WORK ORDER:
Write out the entire listing below exactly, with the pictures left out.

GIVEN INFORMATION:
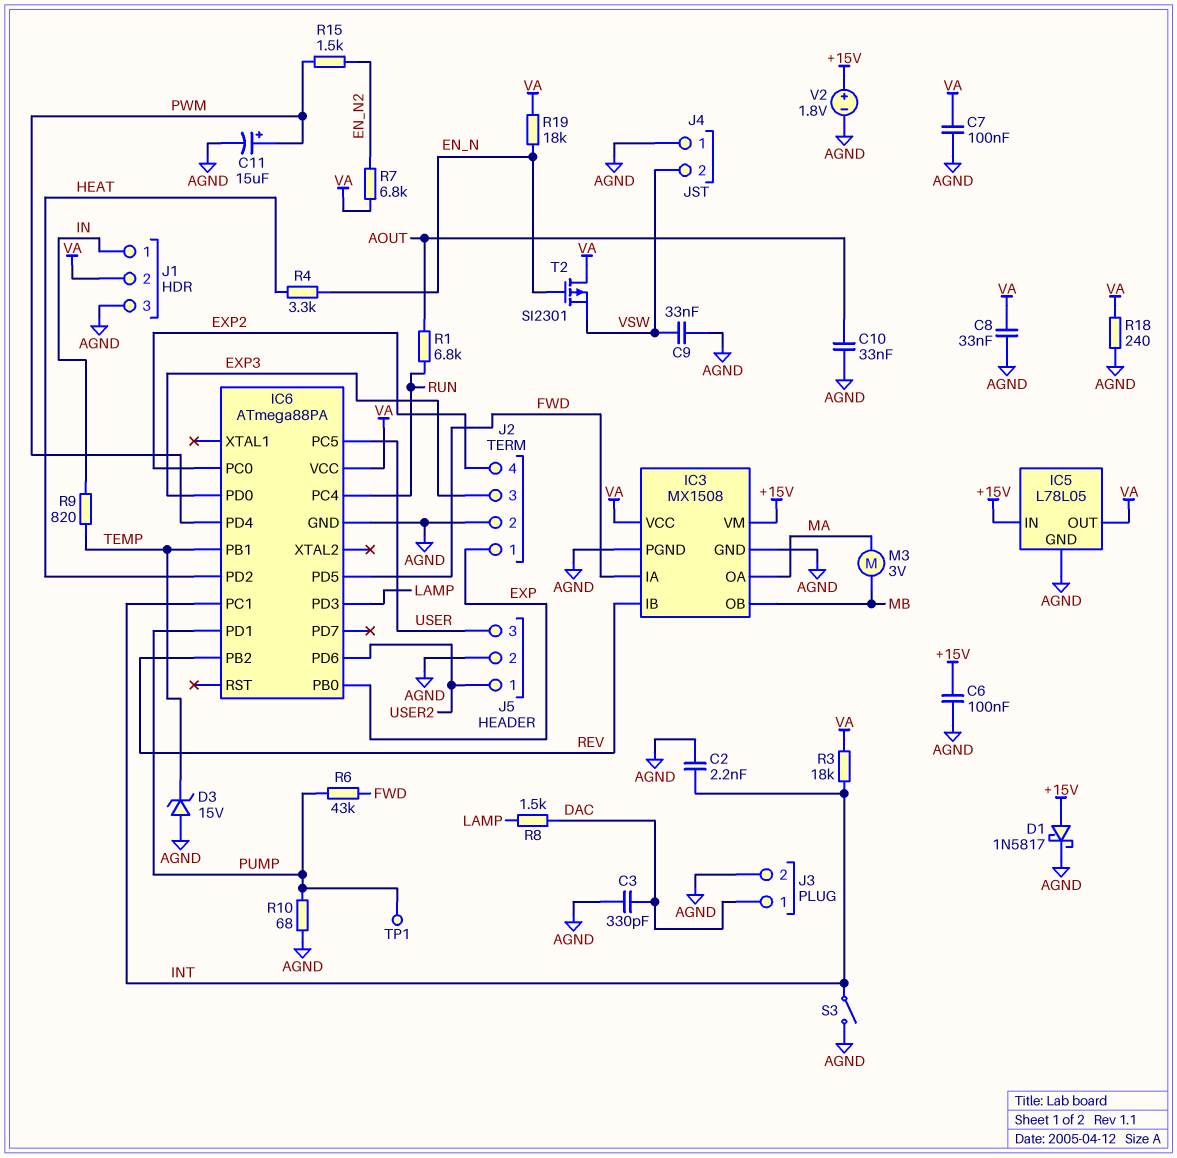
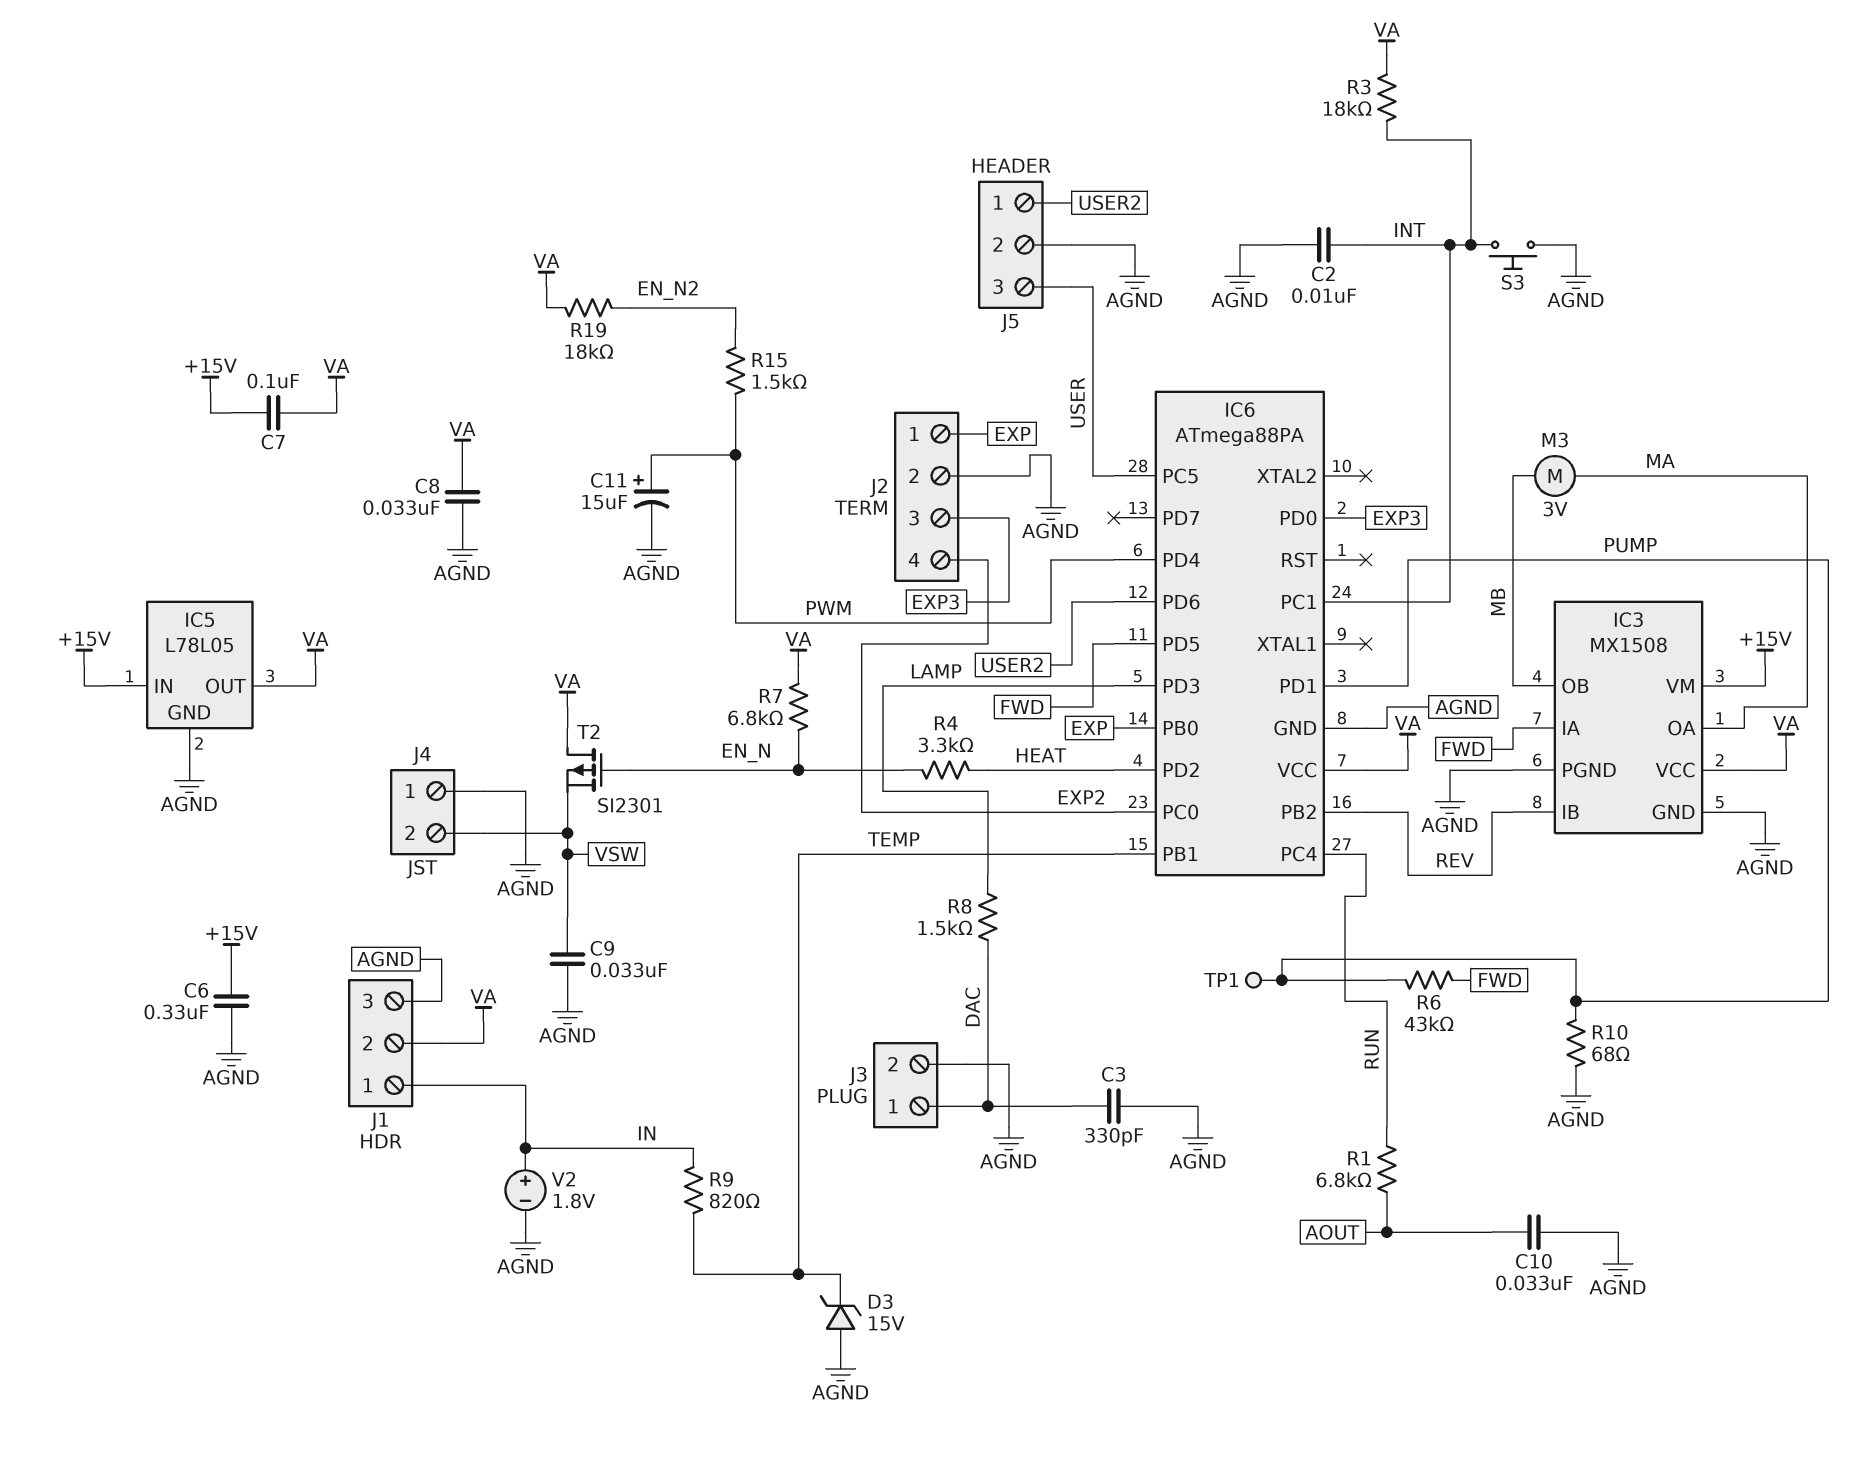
C2: 2.2nF (AGND, INT) -> 10nF (AGND, INT)
C6: 100nF (+15V, AGND) -> 330nF (+15V, AGND)
C7: 100nF (AGND, VA) -> 100nF (+15V, VA)
D1: schottky 1N5817 (A +15V, K AGND) -> none
R7: 6.8k (EN_N2, VA) -> 6.8k (EN_N, VA)
R18: 240 (AGND, VA) -> none
R19: 18k (EN_N, VA) -> 18k (EN_N2, VA)
S3: switch (AGND, INT) -> button (AGND, INT)
V2: 1.8V (plus +15V, minus AGND) -> 1.8V (plus IN, minus AGND)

SOLVED EXERCISE:
C2: 2.2nF (AGND, INT) -> 10nF (AGND, INT)
C6: 100nF (+15V, AGND) -> 330nF (+15V, AGND)
C7: 100nF (AGND, VA) -> 100nF (+15V, VA)
D1: schottky 1N5817 (A +15V, K AGND) -> none
R7: 6.8k (EN_N2, VA) -> 6.8k (EN_N, VA)
R18: 240 (AGND, VA) -> none
R19: 18k (EN_N, VA) -> 18k (EN_N2, VA)
S3: switch (AGND, INT) -> button (AGND, INT)
V2: 1.8V (plus +15V, minus AGND) -> 1.8V (plus IN, minus AGND)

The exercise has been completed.